Before-and-after scene images:
::::::::
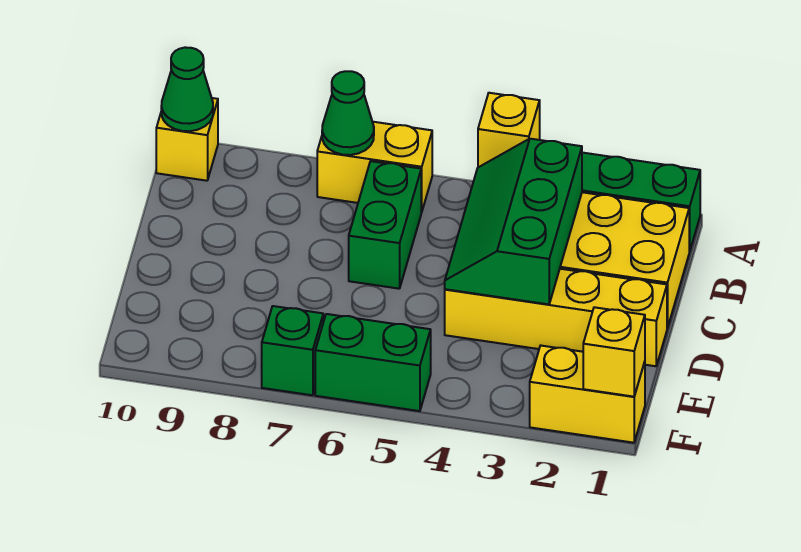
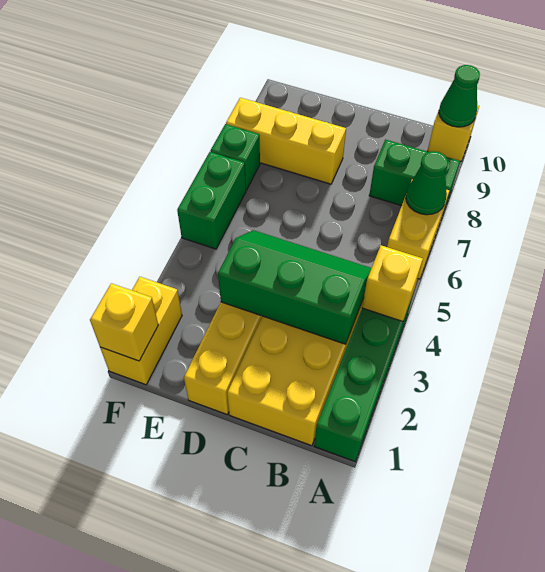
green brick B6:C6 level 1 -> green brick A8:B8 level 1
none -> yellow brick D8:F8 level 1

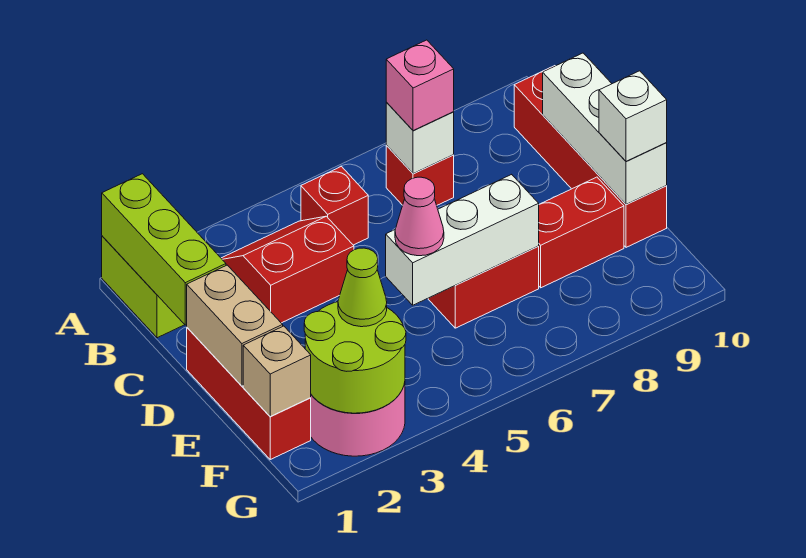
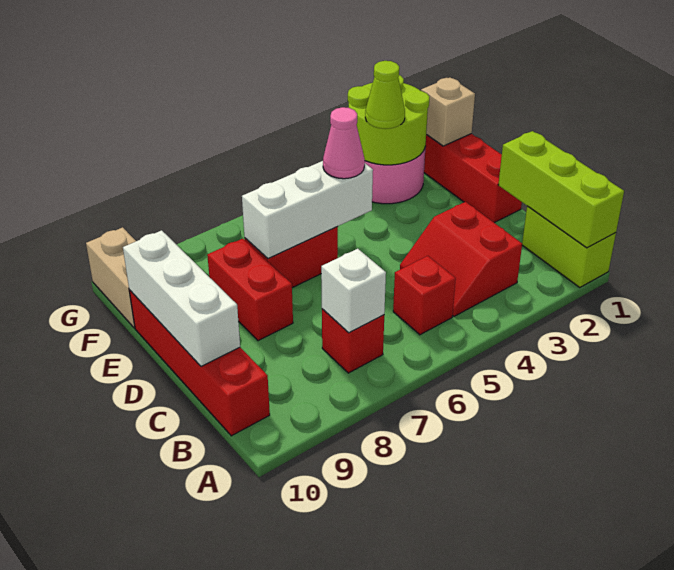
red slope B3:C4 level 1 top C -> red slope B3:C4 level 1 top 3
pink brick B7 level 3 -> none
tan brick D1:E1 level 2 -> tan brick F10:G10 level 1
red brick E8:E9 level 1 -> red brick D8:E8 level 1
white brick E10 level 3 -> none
::::::::
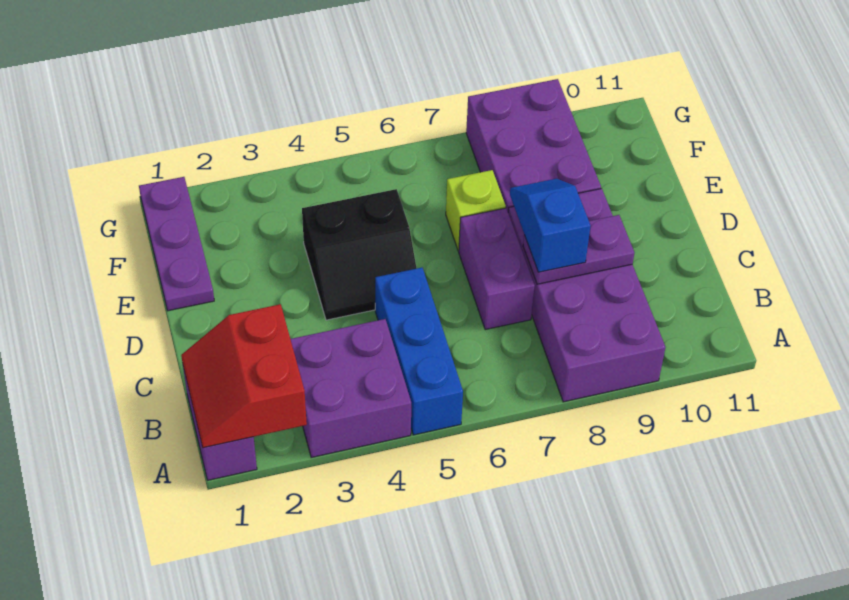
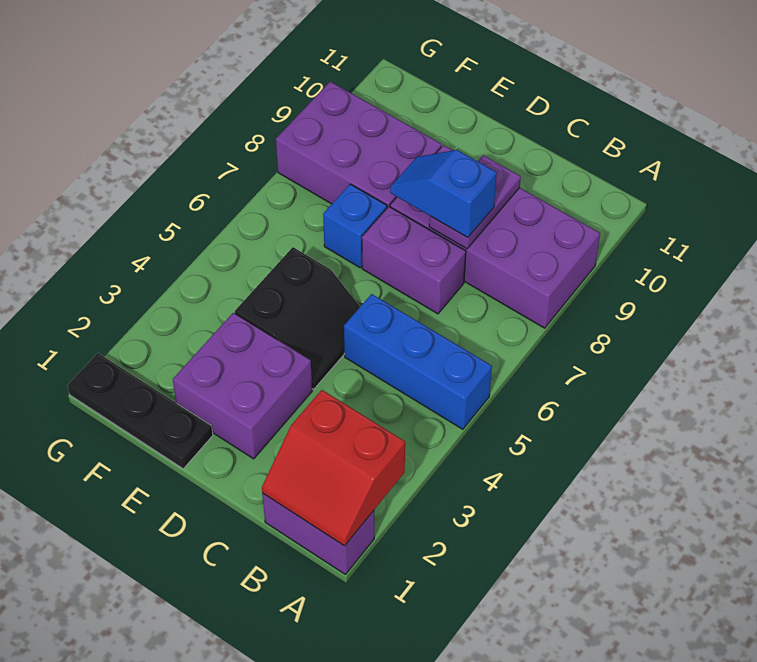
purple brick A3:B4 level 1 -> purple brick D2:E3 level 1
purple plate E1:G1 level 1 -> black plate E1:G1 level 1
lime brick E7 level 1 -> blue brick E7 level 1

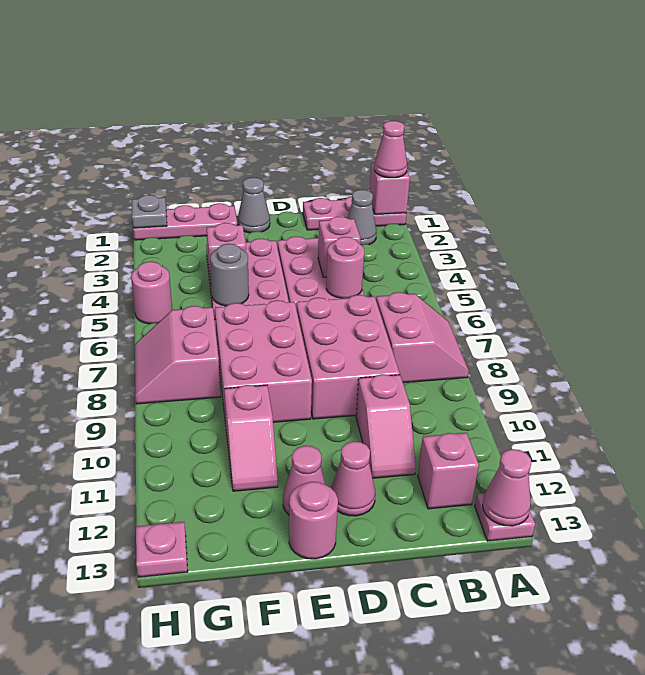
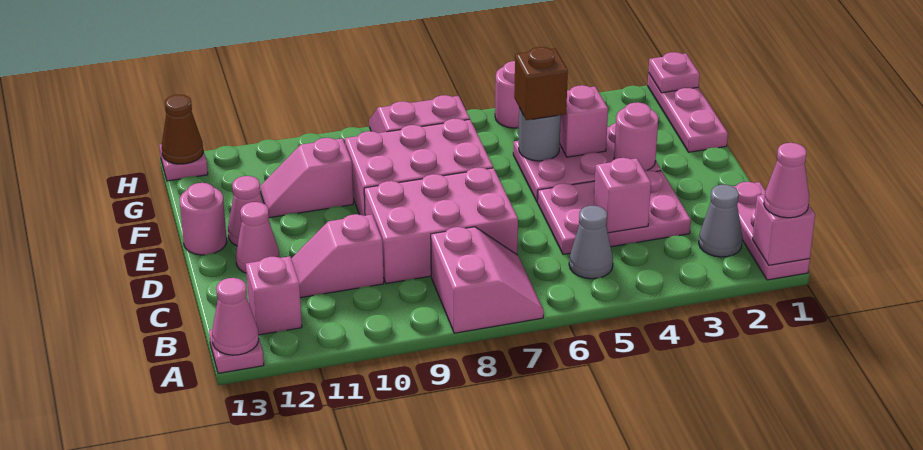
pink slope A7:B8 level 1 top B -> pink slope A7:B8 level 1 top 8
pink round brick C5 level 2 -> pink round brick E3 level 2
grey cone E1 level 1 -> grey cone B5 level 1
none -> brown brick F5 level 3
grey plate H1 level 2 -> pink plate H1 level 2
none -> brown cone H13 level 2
::::::::
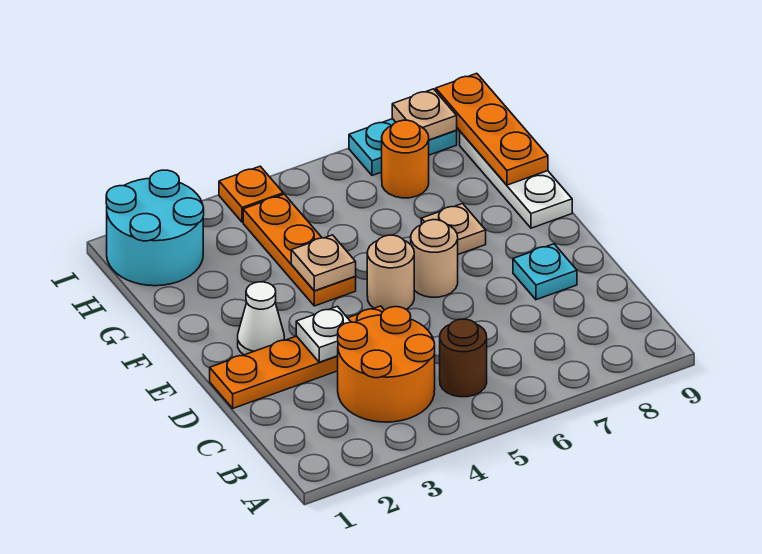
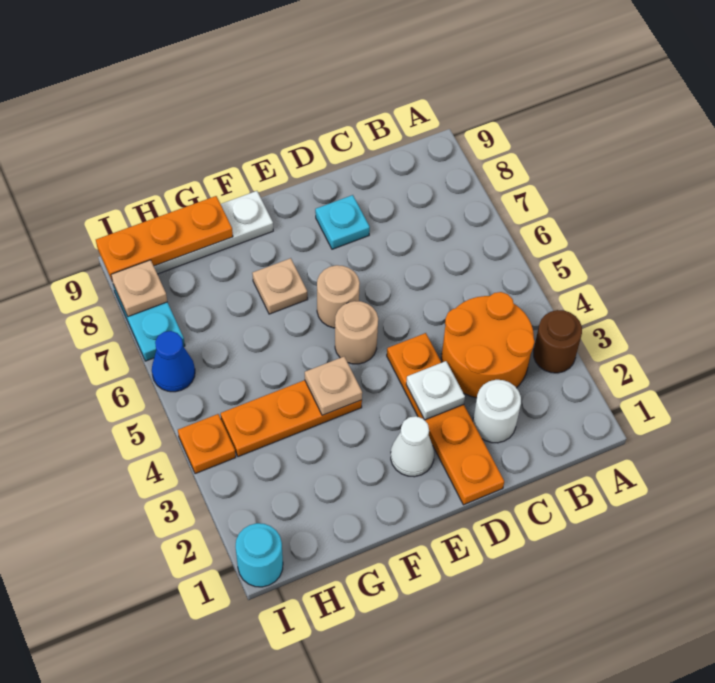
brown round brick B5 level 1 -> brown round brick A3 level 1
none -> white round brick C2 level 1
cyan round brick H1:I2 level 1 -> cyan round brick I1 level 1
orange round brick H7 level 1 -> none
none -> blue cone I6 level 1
::::::::
Activity.
Retype exactly the lines of the data above that fall between the line with "pink round brick C5" and the line with "none -> brown cone H13 level 2", inclusive, and add nothing.

Answer to the problem.
pink round brick C5 level 2 -> pink round brick E3 level 2
grey cone E1 level 1 -> grey cone B5 level 1
none -> brown brick F5 level 3
grey plate H1 level 2 -> pink plate H1 level 2
none -> brown cone H13 level 2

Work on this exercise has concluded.